[DATA Boundary: Start]

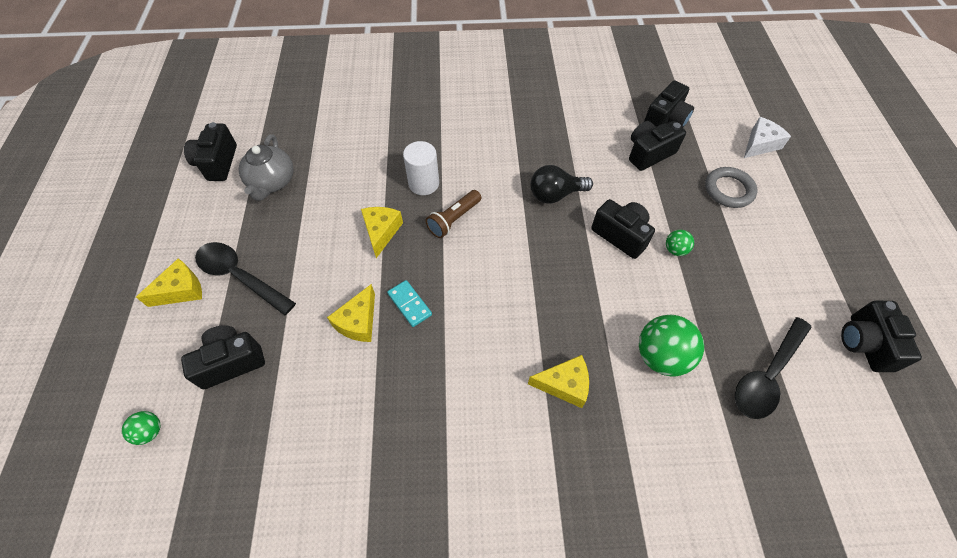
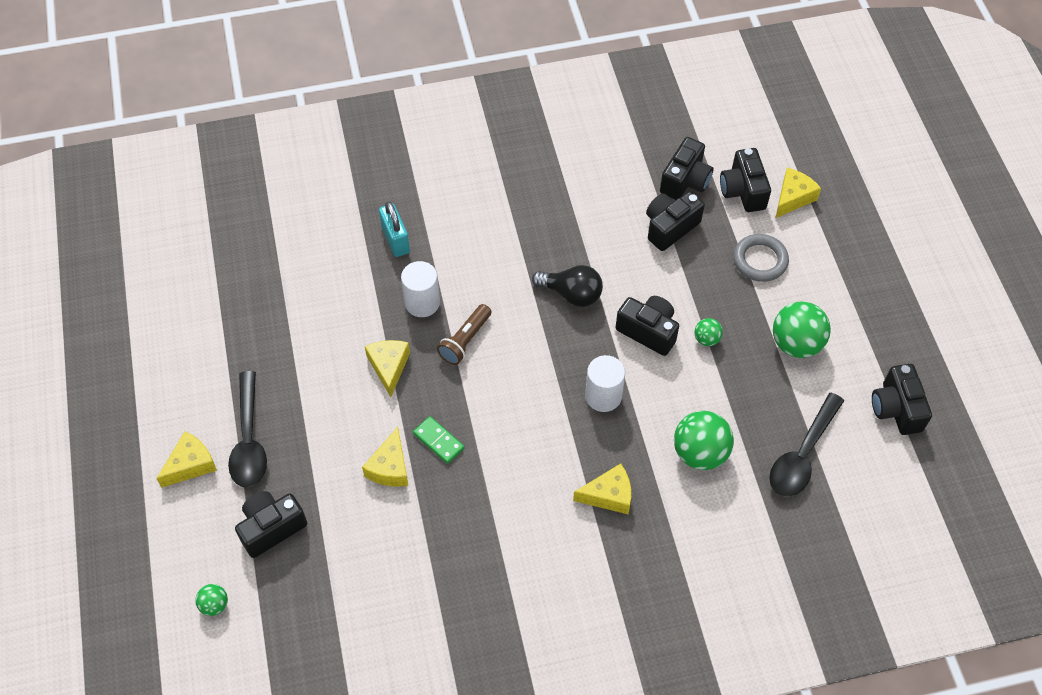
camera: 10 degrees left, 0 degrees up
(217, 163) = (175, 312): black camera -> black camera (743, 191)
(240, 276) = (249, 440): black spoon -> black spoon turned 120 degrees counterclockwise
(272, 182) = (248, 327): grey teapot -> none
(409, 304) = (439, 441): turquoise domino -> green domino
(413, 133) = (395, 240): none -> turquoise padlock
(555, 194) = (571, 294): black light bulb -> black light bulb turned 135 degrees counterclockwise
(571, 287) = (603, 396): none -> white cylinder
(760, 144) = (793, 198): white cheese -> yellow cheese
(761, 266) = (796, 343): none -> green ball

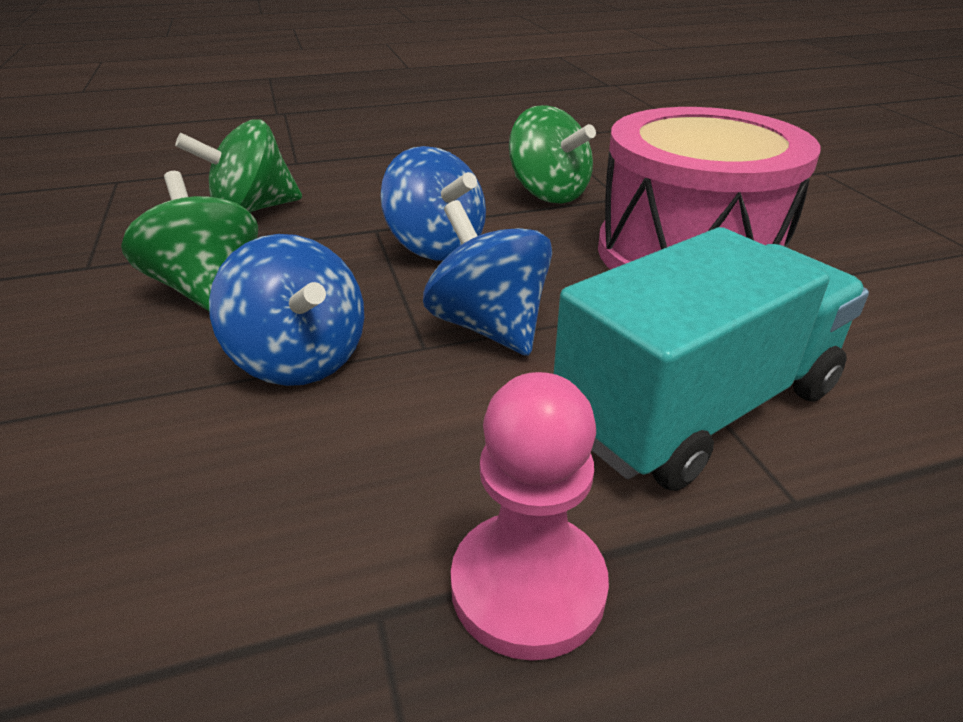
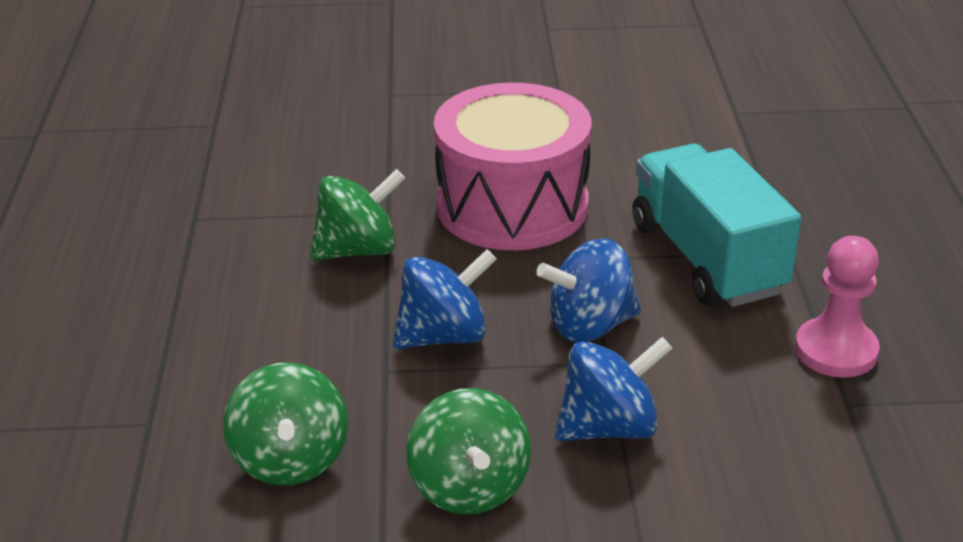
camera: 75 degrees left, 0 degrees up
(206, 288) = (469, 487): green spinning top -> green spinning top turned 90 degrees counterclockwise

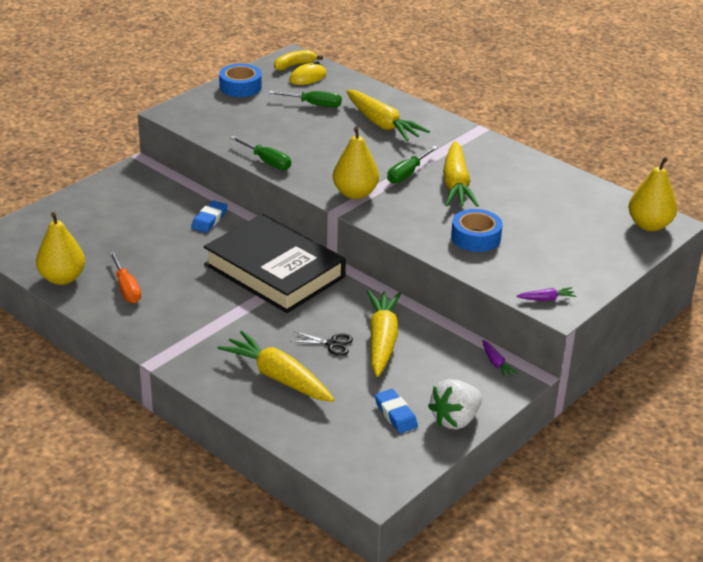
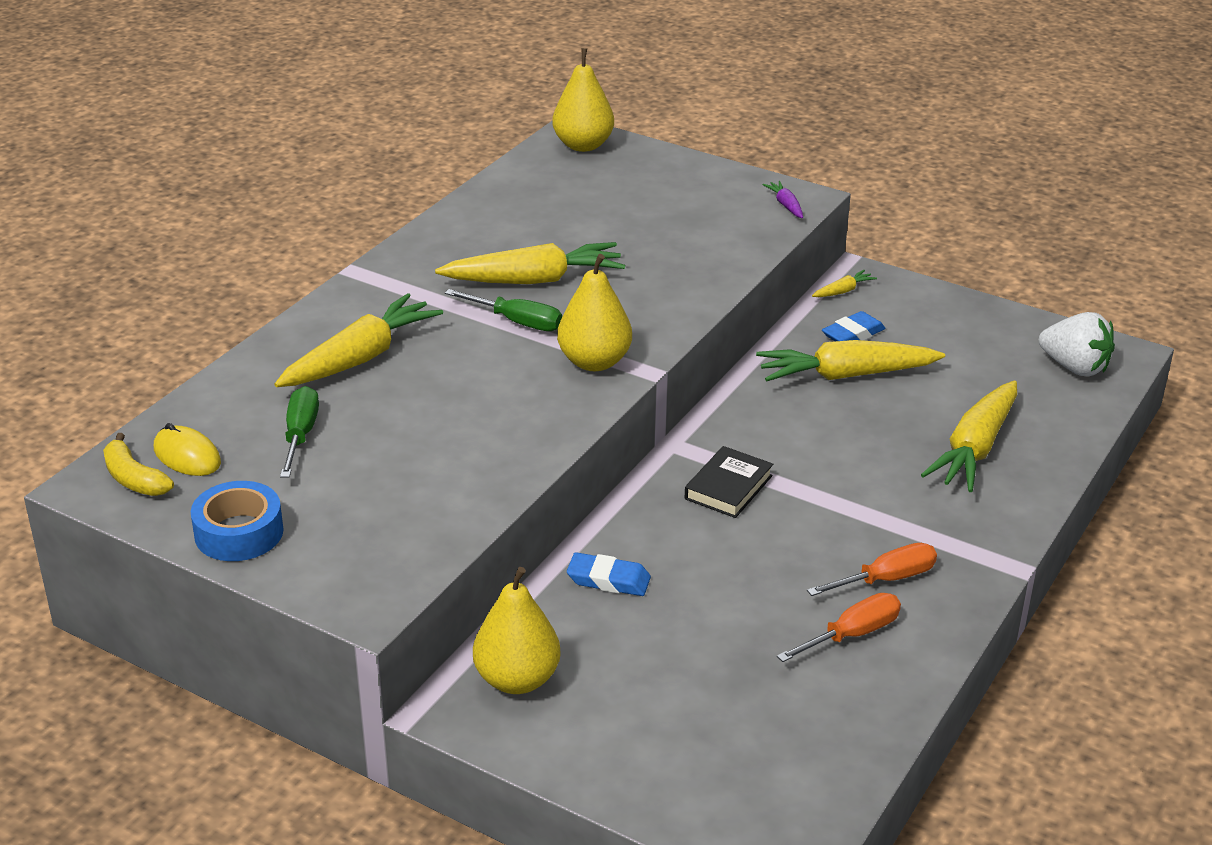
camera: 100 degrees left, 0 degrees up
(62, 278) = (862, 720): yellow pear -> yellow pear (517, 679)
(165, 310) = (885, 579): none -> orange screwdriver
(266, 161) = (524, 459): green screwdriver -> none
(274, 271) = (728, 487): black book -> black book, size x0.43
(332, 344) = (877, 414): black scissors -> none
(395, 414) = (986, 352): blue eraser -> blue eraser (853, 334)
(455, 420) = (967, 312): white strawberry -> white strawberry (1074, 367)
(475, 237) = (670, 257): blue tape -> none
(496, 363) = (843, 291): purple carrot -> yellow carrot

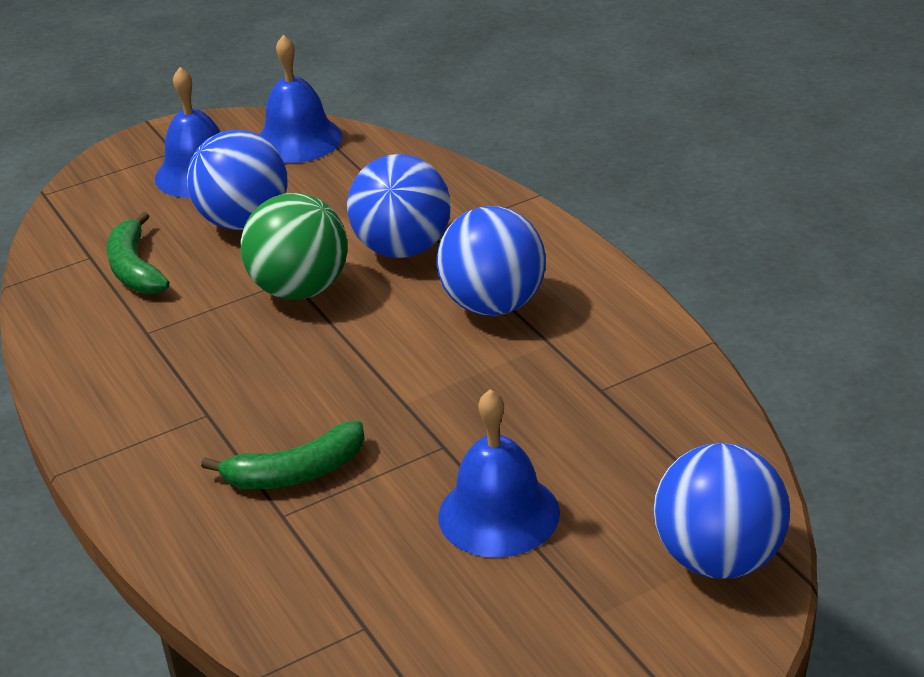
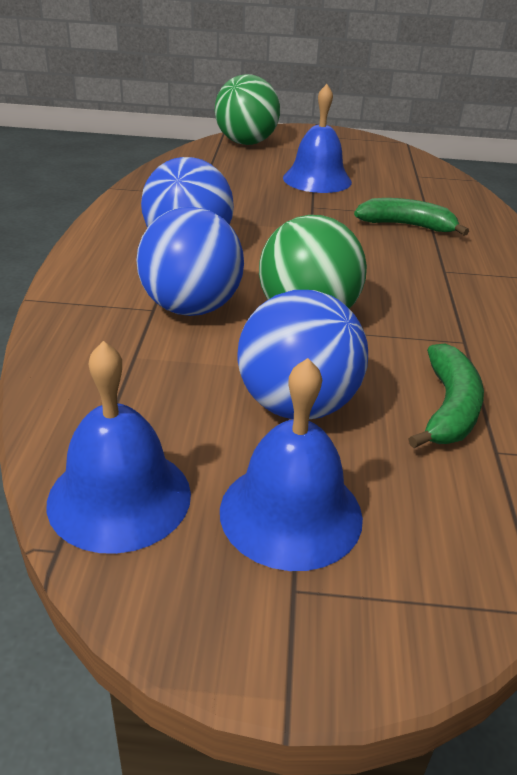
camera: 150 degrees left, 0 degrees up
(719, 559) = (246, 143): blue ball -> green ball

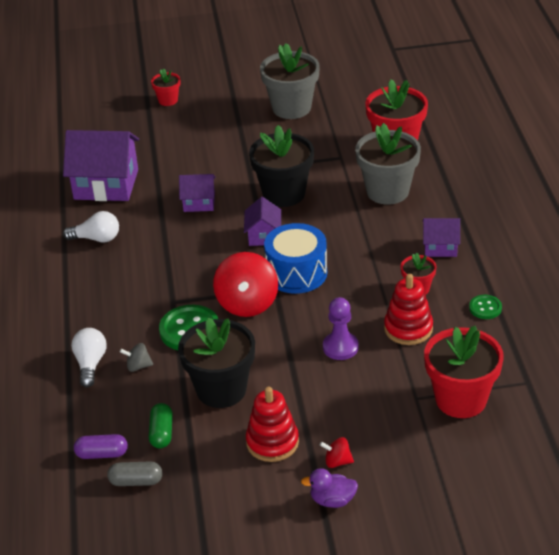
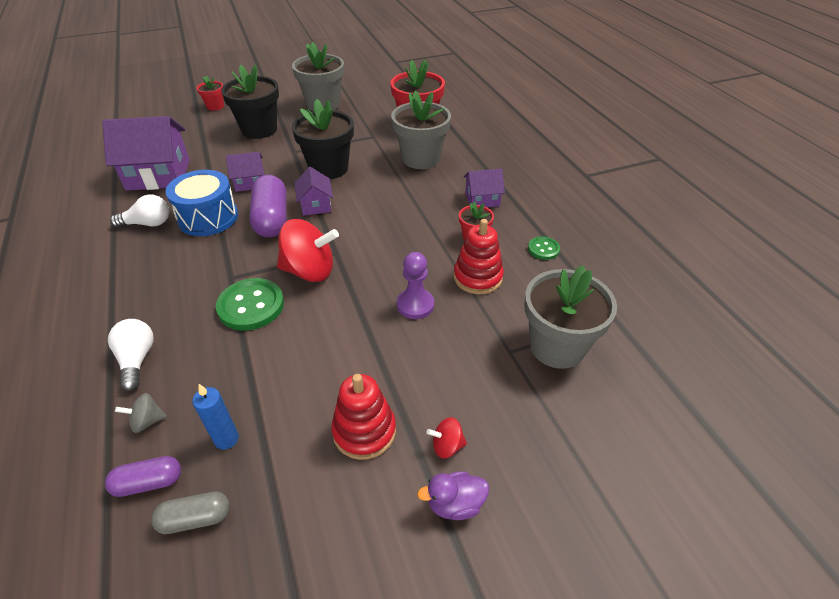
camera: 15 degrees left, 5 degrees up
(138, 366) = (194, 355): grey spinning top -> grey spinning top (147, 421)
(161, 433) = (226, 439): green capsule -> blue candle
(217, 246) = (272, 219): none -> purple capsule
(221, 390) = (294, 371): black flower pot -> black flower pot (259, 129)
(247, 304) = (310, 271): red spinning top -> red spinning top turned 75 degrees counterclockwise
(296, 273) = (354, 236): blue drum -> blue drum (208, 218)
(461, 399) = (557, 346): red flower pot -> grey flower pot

[DATA Boundary: End]

▶ _WHAT IS BEING ASKED_
Scan the records for the string "turquoise". Copy each line in which it appears.

▶ _ANSWER BELOW_
(409, 304) = (439, 441): turquoise domino -> green domino
(413, 133) = (395, 240): none -> turquoise padlock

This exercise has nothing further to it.